TASK DETAILS: In the entries below, find every line with the string "capsule" and copy it.

DATA EXTRACTS:
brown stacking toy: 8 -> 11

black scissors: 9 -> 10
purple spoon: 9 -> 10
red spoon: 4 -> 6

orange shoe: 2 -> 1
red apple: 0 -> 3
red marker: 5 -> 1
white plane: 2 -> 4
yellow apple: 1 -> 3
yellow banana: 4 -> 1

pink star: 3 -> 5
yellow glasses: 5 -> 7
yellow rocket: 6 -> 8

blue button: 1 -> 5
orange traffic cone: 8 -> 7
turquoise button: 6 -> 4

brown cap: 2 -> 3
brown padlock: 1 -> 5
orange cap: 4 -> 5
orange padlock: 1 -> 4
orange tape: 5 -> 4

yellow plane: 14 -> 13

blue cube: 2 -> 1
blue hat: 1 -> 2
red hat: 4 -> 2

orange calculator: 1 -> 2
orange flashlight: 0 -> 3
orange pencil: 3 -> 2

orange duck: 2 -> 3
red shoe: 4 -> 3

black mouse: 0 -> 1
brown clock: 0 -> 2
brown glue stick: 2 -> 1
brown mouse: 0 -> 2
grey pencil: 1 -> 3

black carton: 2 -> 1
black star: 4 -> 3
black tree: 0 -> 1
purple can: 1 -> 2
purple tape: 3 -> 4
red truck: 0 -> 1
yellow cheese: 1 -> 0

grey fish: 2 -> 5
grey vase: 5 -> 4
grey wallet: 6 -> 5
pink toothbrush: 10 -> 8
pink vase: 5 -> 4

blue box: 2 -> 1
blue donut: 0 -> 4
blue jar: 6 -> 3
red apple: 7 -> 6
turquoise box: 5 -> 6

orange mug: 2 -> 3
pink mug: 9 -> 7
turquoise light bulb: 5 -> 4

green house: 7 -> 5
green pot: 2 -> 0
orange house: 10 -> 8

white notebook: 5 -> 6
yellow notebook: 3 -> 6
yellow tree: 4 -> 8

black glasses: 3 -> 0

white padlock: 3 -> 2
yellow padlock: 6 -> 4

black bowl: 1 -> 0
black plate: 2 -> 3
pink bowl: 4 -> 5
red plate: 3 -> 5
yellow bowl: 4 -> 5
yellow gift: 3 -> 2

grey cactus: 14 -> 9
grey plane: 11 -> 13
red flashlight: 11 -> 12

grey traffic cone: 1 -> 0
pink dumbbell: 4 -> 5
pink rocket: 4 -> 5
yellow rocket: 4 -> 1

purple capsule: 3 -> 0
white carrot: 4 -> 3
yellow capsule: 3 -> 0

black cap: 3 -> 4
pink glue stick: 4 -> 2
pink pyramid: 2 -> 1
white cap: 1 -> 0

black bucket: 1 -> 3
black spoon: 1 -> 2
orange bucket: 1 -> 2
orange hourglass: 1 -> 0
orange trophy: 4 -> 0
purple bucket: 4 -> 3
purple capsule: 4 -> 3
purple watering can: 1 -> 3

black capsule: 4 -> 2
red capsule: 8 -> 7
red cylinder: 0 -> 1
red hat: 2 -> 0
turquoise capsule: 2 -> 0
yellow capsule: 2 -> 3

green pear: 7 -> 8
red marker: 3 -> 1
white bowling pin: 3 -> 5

SOLUTION BELOW:
purple capsule: 3 -> 0
yellow capsule: 3 -> 0
purple capsule: 4 -> 3
black capsule: 4 -> 2
red capsule: 8 -> 7
turquoise capsule: 2 -> 0
yellow capsule: 2 -> 3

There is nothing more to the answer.